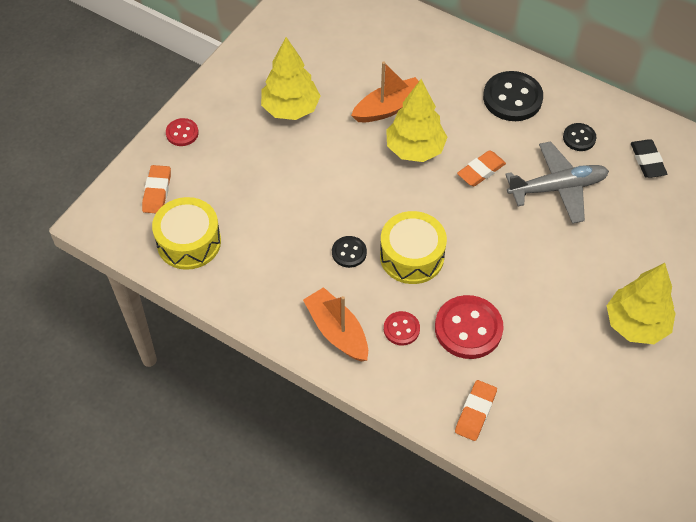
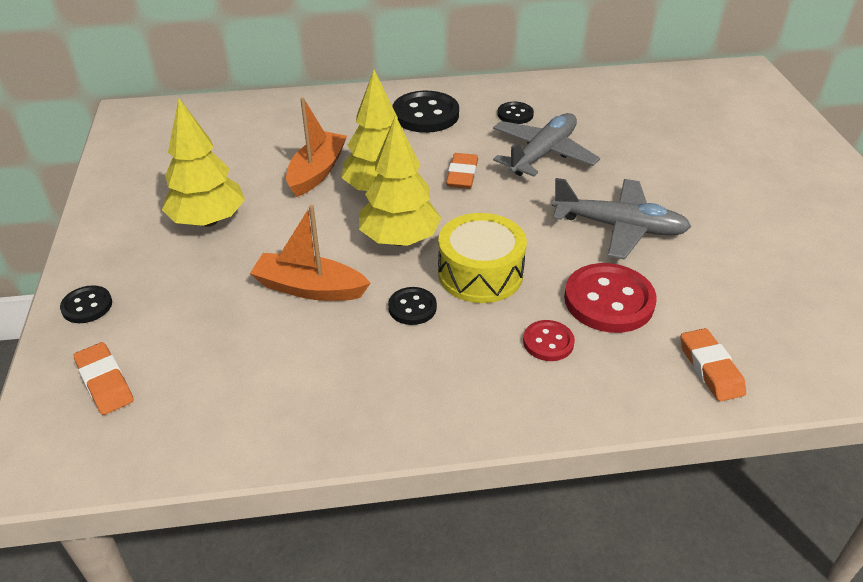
camera: 40 degrees left, 15 degrees down
(182, 133) = (87, 306): red button -> black button
(189, 242) = (202, 410): yellow drum -> none
(337, 331) = (485, 388): orange boat -> orange boat (310, 288)
(539, 283) = (620, 227): none -> grey plane
(636, 324) = (733, 211): yellow tree -> yellow tree (400, 239)
(647, 161) = (586, 104): black eraser -> none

-----

** Aim of the task **
Which lines in the records above contain the word "none"? Return each of them.

** Solution to this problem **
(189, 242) = (202, 410): yellow drum -> none
(539, 283) = (620, 227): none -> grey plane
(647, 161) = (586, 104): black eraser -> none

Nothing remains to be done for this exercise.